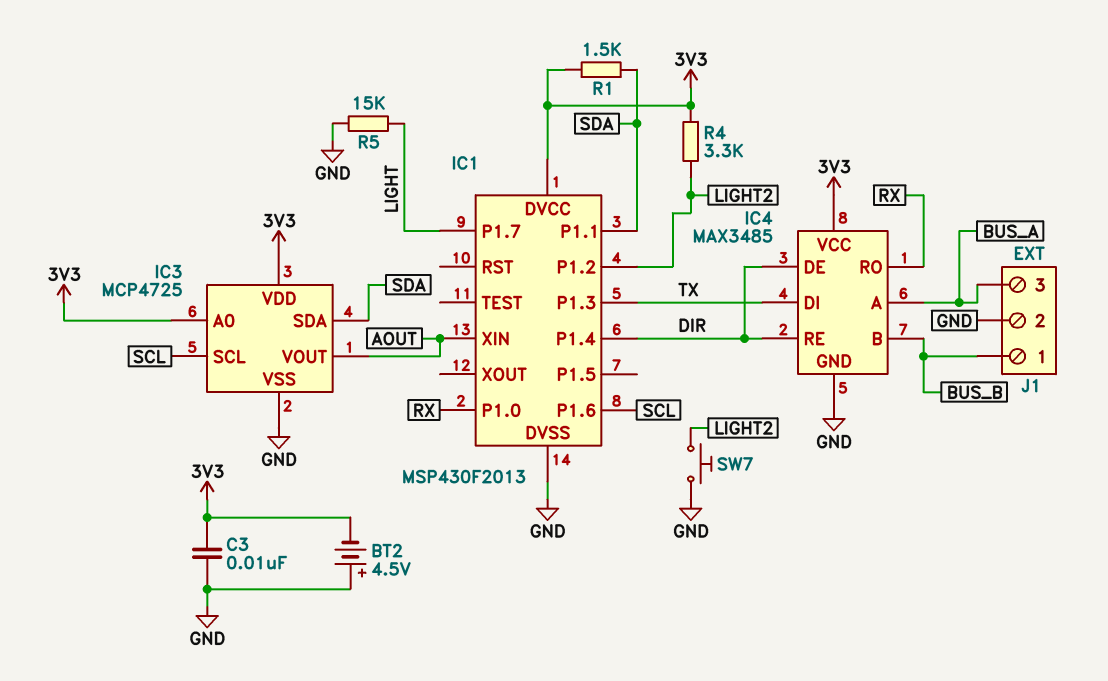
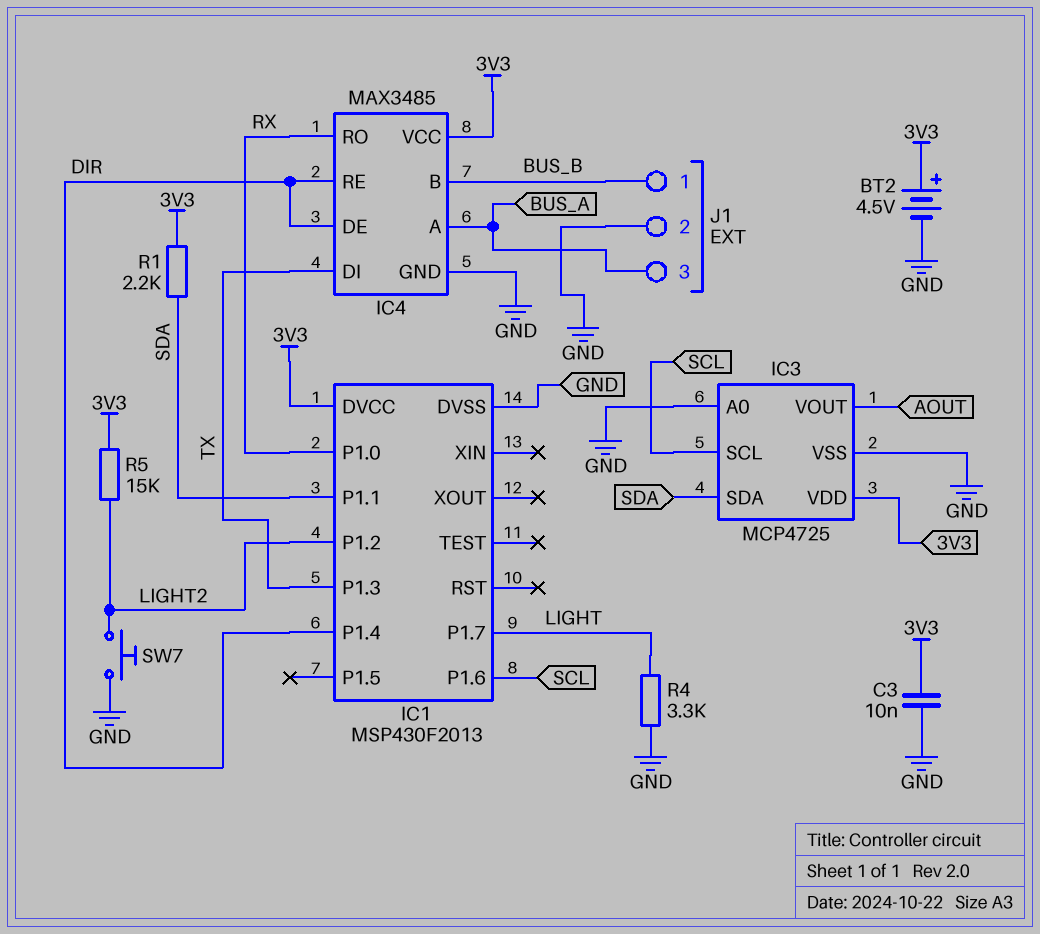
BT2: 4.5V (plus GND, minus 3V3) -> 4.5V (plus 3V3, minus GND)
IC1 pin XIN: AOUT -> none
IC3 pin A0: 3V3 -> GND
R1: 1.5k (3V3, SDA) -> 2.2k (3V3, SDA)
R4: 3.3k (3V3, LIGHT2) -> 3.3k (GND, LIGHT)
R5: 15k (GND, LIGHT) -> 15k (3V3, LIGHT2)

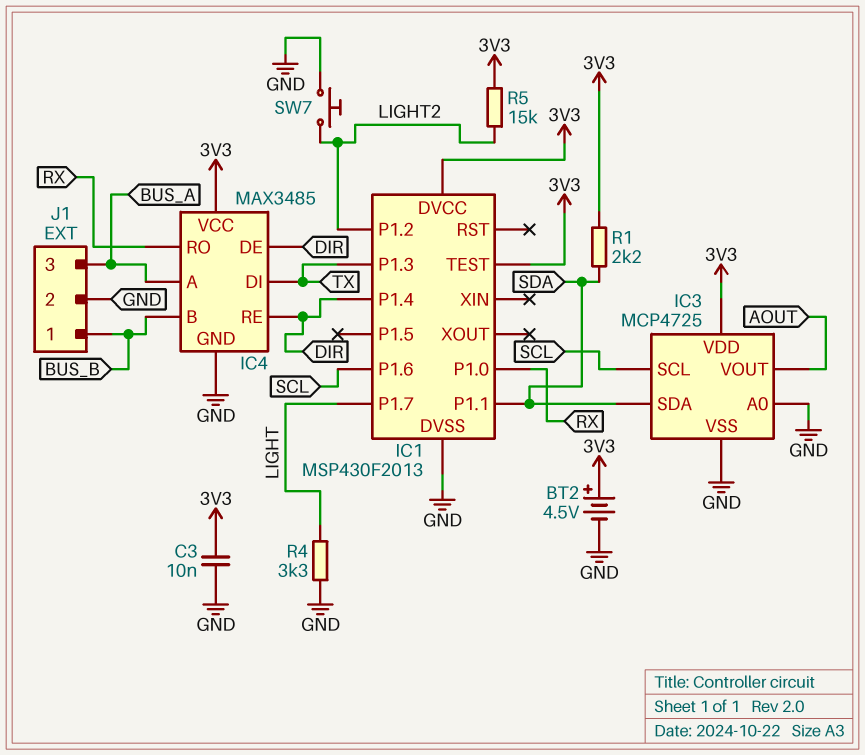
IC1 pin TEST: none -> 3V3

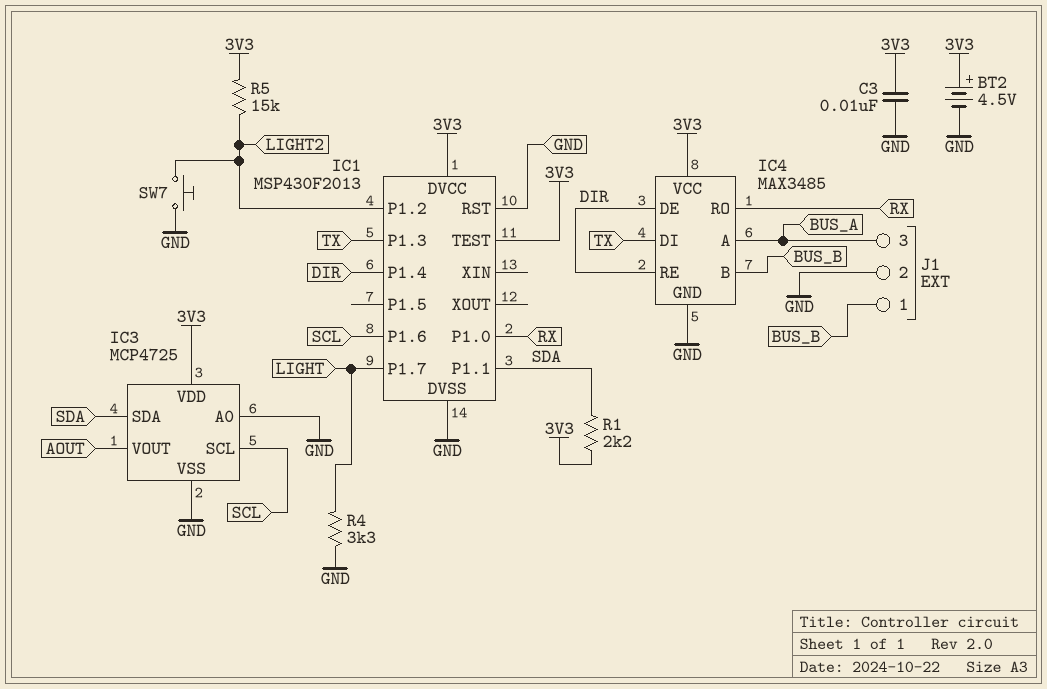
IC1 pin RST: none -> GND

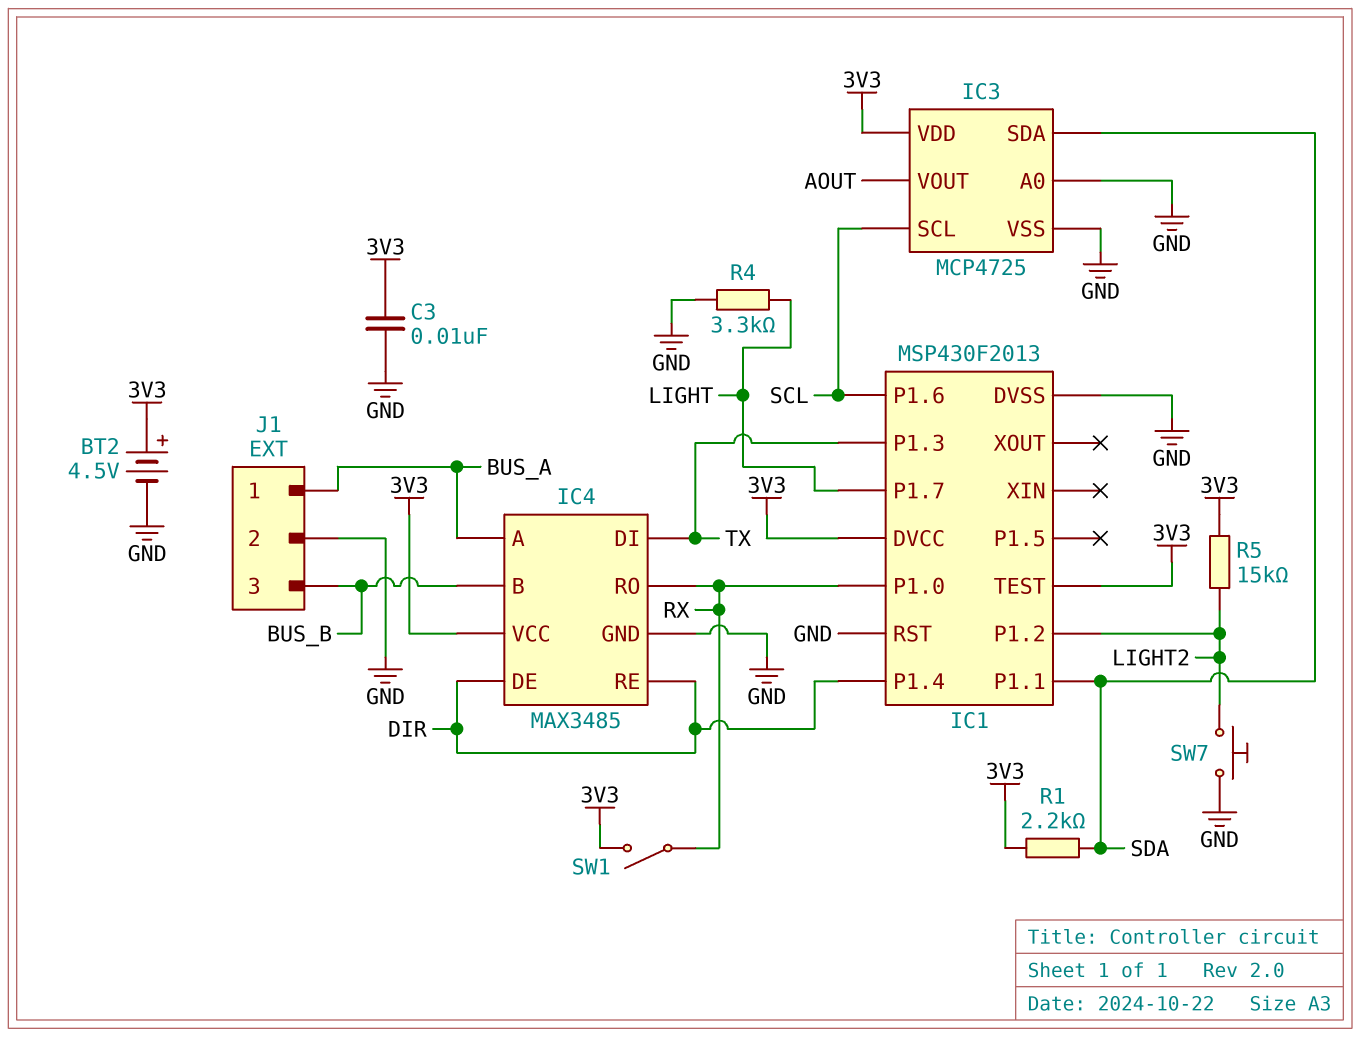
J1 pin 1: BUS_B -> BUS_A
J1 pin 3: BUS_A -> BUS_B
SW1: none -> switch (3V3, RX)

=== Your goal ===
All lines in the entries above that include "LIGHT" should be found and copied.

=== Task answer ===
R4: 3.3k (3V3, LIGHT2) -> 3.3k (GND, LIGHT)
R5: 15k (GND, LIGHT) -> 15k (3V3, LIGHT2)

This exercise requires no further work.